> **Records for this exercise**
*** Block opens ***

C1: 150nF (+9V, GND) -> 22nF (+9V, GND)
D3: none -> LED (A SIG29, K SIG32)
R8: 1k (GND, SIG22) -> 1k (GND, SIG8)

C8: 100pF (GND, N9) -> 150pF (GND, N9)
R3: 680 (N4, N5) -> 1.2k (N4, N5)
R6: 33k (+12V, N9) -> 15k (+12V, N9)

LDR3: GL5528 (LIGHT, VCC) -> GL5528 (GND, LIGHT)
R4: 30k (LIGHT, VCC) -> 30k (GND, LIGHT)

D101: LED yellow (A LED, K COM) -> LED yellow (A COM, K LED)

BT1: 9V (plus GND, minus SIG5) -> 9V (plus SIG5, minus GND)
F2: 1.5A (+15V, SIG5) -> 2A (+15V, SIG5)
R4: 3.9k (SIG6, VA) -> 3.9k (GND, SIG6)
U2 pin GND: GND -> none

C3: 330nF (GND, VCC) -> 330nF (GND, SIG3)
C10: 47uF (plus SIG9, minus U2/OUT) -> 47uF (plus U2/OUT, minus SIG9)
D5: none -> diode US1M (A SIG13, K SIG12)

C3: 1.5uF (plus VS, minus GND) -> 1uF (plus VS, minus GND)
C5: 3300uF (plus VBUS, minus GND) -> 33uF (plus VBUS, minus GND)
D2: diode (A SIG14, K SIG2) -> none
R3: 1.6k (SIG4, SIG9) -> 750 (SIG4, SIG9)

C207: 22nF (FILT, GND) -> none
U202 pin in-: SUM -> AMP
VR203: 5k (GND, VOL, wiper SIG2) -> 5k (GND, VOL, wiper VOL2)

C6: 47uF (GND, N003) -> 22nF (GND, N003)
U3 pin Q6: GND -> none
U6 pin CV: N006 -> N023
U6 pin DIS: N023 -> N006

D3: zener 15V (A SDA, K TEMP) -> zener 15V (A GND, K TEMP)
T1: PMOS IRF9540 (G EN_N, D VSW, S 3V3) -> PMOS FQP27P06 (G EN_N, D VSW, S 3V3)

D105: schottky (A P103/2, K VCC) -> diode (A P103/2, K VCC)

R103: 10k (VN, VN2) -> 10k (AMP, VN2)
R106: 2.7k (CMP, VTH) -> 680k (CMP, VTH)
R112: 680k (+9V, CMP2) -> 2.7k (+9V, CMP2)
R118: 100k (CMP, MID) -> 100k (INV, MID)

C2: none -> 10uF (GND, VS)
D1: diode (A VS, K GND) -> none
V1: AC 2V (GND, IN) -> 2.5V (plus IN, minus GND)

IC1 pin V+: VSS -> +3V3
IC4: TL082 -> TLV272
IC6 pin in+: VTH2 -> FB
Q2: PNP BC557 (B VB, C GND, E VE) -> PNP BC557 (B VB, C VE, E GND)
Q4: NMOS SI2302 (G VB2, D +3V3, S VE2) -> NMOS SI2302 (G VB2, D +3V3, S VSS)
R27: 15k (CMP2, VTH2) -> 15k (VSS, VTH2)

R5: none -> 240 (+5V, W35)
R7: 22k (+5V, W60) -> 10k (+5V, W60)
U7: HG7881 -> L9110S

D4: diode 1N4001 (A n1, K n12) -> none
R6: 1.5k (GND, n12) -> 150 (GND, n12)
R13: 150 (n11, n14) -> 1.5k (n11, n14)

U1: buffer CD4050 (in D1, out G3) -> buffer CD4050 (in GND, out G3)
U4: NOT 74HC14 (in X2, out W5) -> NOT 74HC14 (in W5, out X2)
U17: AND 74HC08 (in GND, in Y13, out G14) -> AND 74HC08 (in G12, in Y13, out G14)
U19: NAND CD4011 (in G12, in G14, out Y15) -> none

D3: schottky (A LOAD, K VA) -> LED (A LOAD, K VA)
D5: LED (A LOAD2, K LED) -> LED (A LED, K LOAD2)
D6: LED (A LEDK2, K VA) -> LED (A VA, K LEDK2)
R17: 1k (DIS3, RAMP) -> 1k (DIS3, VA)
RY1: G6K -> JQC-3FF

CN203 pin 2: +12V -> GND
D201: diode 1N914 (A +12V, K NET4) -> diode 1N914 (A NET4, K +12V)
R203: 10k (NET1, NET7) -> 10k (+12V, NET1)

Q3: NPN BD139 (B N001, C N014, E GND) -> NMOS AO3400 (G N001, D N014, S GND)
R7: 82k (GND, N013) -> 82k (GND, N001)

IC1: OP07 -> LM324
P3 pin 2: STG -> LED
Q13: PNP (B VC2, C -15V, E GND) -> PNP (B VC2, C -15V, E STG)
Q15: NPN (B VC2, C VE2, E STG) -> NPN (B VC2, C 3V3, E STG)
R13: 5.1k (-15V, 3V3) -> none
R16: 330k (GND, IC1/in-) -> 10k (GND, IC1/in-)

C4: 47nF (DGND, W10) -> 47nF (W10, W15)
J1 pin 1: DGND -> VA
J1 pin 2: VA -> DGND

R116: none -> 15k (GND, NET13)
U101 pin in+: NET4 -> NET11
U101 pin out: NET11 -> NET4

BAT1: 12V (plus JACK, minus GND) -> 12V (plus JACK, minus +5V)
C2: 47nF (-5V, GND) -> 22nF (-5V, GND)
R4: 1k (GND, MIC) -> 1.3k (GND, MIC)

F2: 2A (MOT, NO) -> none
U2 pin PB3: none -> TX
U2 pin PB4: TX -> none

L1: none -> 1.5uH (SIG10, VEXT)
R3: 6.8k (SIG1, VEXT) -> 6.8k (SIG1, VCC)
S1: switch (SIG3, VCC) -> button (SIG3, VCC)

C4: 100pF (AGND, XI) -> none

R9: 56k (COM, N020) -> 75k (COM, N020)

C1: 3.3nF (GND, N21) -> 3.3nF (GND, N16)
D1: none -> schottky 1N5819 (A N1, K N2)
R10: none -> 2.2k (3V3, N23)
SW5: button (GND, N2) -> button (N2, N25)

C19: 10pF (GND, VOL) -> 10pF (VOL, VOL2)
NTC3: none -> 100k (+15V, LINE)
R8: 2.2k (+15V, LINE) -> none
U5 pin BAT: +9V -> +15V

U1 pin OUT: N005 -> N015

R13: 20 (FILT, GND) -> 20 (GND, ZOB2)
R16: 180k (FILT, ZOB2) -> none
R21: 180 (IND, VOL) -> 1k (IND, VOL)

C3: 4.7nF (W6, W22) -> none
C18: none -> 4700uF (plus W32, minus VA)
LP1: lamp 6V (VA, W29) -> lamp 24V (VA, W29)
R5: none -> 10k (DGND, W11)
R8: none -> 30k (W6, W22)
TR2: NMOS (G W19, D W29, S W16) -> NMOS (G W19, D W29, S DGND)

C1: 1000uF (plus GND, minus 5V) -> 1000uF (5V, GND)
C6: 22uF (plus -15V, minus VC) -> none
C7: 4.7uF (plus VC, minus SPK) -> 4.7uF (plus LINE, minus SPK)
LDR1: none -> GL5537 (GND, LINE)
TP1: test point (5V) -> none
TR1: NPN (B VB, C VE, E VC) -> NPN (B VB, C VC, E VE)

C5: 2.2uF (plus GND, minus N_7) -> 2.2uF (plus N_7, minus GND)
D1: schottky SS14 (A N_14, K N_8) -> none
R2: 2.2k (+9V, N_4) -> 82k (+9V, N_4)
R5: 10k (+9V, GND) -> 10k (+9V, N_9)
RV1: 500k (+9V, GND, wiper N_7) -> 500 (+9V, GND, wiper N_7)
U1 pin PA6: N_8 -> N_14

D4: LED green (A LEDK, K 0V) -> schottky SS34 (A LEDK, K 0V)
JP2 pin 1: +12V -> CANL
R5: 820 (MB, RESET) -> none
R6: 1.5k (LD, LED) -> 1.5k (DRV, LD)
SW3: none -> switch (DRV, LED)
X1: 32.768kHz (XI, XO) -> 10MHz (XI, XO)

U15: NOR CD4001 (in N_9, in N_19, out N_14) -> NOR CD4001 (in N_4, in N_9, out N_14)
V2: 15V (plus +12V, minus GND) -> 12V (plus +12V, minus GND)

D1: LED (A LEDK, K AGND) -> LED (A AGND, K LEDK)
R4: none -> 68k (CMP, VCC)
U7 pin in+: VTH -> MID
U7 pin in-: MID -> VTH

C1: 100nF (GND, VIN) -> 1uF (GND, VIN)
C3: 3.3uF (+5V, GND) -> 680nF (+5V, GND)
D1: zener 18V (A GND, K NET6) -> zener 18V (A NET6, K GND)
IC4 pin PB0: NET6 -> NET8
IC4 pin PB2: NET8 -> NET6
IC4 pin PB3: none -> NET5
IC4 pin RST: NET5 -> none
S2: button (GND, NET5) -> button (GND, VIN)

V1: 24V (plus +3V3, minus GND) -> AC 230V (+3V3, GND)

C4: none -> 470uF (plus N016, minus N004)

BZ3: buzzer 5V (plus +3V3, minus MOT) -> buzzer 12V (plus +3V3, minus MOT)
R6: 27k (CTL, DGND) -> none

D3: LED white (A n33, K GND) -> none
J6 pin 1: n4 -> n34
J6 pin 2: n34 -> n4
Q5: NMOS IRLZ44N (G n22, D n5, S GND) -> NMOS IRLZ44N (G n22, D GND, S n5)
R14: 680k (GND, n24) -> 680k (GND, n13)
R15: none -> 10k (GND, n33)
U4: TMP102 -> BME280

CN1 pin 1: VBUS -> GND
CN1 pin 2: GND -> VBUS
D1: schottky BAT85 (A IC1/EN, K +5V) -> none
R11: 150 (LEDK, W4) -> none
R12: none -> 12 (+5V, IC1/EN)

*** Block closes ***

> **What you need to do**
Lines with "wiper": find them in the data and copy each one.

> **Solution to this task**
VR203: 5k (GND, VOL, wiper SIG2) -> 5k (GND, VOL, wiper VOL2)
RV1: 500k (+9V, GND, wiper N_7) -> 500 (+9V, GND, wiper N_7)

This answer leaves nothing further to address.